> [Task statement]:
Repeat, line for line, the entries below from the first line to the line containing "luzizo (brown) <329", counting both ends.

[Object change listings]
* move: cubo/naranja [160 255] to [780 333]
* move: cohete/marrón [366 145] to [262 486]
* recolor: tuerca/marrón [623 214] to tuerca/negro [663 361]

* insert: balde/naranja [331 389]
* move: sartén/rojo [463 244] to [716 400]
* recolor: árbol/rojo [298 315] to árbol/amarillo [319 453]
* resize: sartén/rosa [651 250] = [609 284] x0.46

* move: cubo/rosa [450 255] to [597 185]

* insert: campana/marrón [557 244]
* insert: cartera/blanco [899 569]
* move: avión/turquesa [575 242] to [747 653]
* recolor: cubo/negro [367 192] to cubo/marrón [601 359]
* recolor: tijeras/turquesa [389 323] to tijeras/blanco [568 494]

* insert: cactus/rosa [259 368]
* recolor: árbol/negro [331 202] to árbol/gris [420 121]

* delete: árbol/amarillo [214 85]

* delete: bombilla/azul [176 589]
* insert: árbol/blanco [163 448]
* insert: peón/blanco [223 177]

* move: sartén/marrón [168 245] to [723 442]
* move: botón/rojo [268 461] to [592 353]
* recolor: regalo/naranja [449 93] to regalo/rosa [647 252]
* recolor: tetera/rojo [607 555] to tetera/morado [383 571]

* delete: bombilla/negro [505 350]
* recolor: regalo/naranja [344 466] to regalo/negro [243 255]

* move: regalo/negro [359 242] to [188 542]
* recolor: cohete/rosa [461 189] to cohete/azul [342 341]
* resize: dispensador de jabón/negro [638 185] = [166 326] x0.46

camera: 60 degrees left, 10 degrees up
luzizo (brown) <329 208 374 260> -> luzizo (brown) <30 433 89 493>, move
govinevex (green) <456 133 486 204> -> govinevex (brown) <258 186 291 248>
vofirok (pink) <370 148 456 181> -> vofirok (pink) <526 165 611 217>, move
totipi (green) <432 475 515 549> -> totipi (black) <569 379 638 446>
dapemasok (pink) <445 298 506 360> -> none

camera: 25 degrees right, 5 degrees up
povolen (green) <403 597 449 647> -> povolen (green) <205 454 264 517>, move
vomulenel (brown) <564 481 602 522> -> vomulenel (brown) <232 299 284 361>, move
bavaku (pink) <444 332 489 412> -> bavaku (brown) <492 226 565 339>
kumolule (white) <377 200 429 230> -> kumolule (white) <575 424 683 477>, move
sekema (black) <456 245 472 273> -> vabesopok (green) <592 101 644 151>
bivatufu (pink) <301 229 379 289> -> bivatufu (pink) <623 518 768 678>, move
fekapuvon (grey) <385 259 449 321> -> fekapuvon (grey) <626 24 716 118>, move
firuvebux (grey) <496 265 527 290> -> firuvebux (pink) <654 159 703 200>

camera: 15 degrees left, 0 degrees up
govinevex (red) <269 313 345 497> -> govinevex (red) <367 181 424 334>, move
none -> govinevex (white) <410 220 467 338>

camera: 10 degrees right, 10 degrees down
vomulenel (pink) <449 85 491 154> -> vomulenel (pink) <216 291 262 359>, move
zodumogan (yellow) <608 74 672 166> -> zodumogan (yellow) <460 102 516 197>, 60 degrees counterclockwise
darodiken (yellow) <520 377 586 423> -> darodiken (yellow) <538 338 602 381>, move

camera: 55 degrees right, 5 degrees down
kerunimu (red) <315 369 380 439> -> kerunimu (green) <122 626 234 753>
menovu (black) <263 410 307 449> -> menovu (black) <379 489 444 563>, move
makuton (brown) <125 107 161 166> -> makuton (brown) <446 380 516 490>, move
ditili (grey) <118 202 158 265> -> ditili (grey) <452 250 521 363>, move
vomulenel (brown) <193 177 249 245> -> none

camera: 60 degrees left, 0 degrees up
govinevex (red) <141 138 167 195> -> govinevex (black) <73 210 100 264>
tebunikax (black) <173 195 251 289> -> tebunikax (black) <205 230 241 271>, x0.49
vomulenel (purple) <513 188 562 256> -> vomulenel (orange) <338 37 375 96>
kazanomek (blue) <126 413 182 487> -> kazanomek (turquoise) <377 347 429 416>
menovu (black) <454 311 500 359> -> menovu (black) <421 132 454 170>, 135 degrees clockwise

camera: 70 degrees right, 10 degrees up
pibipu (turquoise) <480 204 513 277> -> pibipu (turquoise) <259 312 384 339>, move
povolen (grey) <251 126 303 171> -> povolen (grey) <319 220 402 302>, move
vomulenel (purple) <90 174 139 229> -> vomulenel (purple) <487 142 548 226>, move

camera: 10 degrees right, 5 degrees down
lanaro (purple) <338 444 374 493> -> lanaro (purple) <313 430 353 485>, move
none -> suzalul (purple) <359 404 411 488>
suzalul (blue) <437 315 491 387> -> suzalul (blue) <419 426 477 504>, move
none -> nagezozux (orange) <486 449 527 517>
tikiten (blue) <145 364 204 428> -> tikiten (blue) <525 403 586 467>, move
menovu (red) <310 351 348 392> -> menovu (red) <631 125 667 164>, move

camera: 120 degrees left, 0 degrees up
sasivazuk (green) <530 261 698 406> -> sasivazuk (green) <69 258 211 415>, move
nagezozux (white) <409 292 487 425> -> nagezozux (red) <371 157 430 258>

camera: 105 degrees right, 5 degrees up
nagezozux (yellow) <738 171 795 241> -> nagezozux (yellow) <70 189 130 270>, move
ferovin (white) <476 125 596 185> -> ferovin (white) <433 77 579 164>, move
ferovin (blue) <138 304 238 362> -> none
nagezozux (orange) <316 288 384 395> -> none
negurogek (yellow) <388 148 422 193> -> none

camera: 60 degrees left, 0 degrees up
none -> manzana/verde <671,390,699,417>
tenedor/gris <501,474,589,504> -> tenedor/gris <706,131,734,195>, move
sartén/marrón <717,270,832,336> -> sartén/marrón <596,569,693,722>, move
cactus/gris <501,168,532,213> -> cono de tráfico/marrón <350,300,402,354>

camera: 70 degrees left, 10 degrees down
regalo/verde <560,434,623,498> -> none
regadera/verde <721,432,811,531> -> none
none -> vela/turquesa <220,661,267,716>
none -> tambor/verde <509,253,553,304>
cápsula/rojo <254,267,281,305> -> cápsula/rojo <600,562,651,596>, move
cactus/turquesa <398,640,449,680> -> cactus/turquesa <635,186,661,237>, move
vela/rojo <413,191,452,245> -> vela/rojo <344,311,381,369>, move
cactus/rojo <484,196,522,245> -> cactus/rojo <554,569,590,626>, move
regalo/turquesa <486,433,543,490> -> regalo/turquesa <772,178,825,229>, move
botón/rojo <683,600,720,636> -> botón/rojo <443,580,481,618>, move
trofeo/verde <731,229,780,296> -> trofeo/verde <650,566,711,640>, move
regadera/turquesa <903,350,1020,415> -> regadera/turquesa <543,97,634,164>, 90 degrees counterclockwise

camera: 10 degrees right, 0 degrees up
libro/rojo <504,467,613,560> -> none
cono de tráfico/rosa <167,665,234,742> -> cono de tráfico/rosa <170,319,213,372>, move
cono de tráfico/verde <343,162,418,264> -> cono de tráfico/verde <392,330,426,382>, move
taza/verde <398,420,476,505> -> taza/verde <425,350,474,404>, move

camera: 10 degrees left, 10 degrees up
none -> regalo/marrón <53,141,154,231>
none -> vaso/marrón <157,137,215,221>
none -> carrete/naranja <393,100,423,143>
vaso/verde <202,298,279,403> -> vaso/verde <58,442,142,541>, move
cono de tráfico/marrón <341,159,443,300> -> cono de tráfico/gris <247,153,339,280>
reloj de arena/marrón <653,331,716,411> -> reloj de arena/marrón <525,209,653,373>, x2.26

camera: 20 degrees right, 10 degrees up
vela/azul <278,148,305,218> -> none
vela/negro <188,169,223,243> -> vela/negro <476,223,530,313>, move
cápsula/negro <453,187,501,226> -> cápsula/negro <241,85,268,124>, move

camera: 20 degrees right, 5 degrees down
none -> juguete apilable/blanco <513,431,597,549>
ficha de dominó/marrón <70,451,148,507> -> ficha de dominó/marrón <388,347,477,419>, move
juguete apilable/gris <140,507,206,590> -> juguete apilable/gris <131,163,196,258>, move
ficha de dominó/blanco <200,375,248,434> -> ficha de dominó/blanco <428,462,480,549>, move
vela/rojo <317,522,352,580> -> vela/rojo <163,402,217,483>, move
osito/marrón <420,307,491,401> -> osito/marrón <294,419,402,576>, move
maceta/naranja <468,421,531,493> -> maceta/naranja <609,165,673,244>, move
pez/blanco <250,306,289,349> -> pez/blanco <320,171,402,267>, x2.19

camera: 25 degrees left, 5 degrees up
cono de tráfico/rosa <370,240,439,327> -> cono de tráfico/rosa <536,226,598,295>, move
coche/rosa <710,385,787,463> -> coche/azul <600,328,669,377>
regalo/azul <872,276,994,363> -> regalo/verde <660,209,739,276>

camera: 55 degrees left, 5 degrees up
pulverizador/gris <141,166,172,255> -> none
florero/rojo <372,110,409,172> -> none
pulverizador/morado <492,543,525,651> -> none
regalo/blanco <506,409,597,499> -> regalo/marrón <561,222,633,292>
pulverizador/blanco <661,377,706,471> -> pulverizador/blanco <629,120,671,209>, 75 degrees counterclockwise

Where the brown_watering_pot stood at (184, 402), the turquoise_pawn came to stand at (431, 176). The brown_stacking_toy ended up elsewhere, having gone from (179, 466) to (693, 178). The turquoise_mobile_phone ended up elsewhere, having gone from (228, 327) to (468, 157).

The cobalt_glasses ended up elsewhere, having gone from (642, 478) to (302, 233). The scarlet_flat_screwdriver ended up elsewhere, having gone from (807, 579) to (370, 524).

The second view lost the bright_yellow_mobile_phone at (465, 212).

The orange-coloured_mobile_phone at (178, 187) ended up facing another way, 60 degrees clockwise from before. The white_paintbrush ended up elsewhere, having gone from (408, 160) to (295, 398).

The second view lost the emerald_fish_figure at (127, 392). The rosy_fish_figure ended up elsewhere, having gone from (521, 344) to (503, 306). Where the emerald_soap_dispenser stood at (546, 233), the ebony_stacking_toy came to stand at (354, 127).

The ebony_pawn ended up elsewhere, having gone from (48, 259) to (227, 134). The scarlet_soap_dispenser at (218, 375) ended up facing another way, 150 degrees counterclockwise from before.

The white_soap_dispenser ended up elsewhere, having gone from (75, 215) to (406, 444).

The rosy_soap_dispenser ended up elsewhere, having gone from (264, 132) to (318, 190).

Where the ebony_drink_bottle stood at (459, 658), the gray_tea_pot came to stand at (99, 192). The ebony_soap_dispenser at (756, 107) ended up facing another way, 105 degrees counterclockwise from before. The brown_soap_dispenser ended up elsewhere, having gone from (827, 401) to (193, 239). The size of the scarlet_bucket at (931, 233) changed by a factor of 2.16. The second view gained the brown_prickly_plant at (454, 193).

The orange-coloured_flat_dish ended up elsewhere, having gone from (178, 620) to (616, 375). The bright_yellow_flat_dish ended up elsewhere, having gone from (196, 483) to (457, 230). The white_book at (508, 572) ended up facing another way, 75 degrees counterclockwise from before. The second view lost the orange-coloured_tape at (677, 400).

> [Written response]:
* move: cubo/naranja [160 255] to [780 333]
* move: cohete/marrón [366 145] to [262 486]
* recolor: tuerca/marrón [623 214] to tuerca/negro [663 361]

* insert: balde/naranja [331 389]
* move: sartén/rojo [463 244] to [716 400]
* recolor: árbol/rojo [298 315] to árbol/amarillo [319 453]
* resize: sartén/rosa [651 250] = [609 284] x0.46

* move: cubo/rosa [450 255] to [597 185]

* insert: campana/marrón [557 244]
* insert: cartera/blanco [899 569]
* move: avión/turquesa [575 242] to [747 653]
* recolor: cubo/negro [367 192] to cubo/marrón [601 359]
* recolor: tijeras/turquesa [389 323] to tijeras/blanco [568 494]

* insert: cactus/rosa [259 368]
* recolor: árbol/negro [331 202] to árbol/gris [420 121]

* delete: árbol/amarillo [214 85]

* delete: bombilla/azul [176 589]
* insert: árbol/blanco [163 448]
* insert: peón/blanco [223 177]

* move: sartén/marrón [168 245] to [723 442]
* move: botón/rojo [268 461] to [592 353]
* recolor: regalo/naranja [449 93] to regalo/rosa [647 252]
* recolor: tetera/rojo [607 555] to tetera/morado [383 571]

* delete: bombilla/negro [505 350]
* recolor: regalo/naranja [344 466] to regalo/negro [243 255]

* move: regalo/negro [359 242] to [188 542]
* recolor: cohete/rosa [461 189] to cohete/azul [342 341]
* resize: dispensador de jabón/negro [638 185] = [166 326] x0.46

camera: 60 degrees left, 10 degrees up
luzizo (brown) <329 208 374 260> -> luzizo (brown) <30 433 89 493>, move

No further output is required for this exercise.